▶ Work to complete
An exact reproduction of the lines from the one with "reception desk: (630, 779)" to the end of the data below is required. No other lines may be included.

>>>

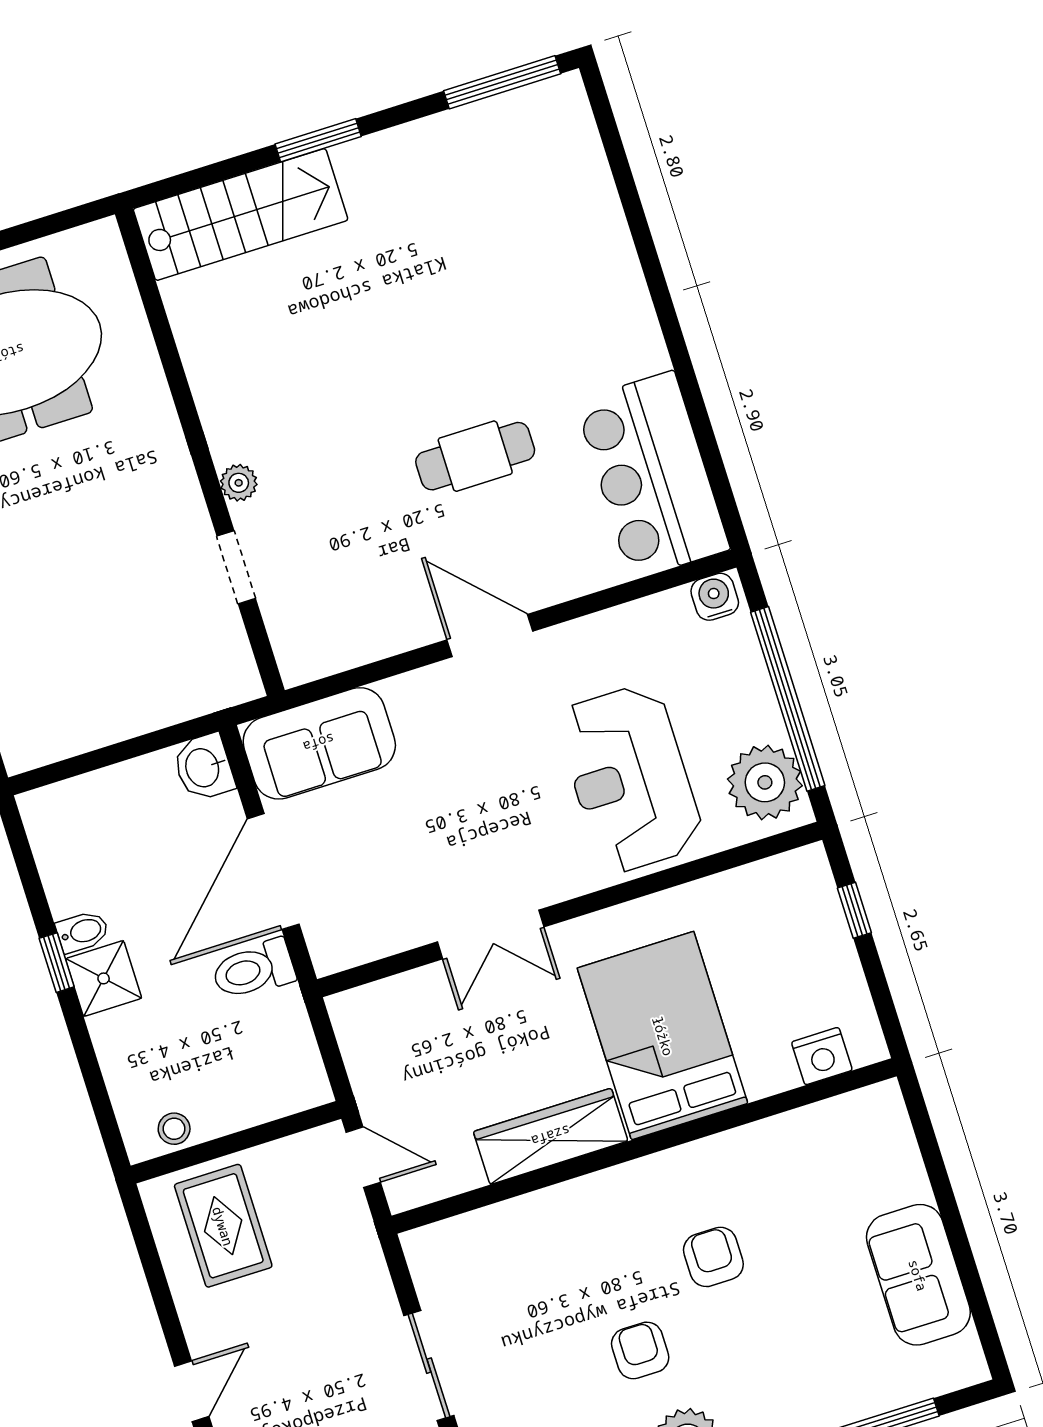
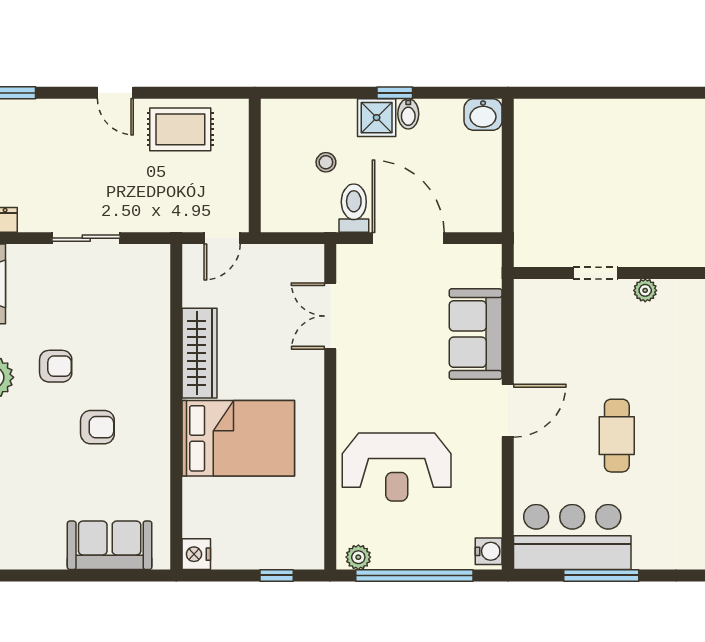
window: (697, 412) -> (601, 575), added
sofa: (319, 743) -> (476, 334), moved
washbasin: (204, 767) -> (483, 115), moved, turned 180
reception desk: (630, 779) -> (397, 467), turned 180
plant: (765, 782) -> (358, 557), width x0.53, depth x0.53
double door: (491, 934) -> (330, 316), moved
nightstand: (822, 1056) -> (196, 554), moved
stool: (174, 1129) -> (326, 162), moved
rug: (223, 1226) -> (180, 129), moved
sofa: (918, 1275) -> (110, 545), moved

<<<

▶ Finished task
reception desk: (630, 779) -> (397, 467), turned 180
plant: (765, 782) -> (358, 557), width x0.53, depth x0.53
double door: (491, 934) -> (330, 316), moved
nightstand: (822, 1056) -> (196, 554), moved
stool: (174, 1129) -> (326, 162), moved
rug: (223, 1226) -> (180, 129), moved
sofa: (918, 1275) -> (110, 545), moved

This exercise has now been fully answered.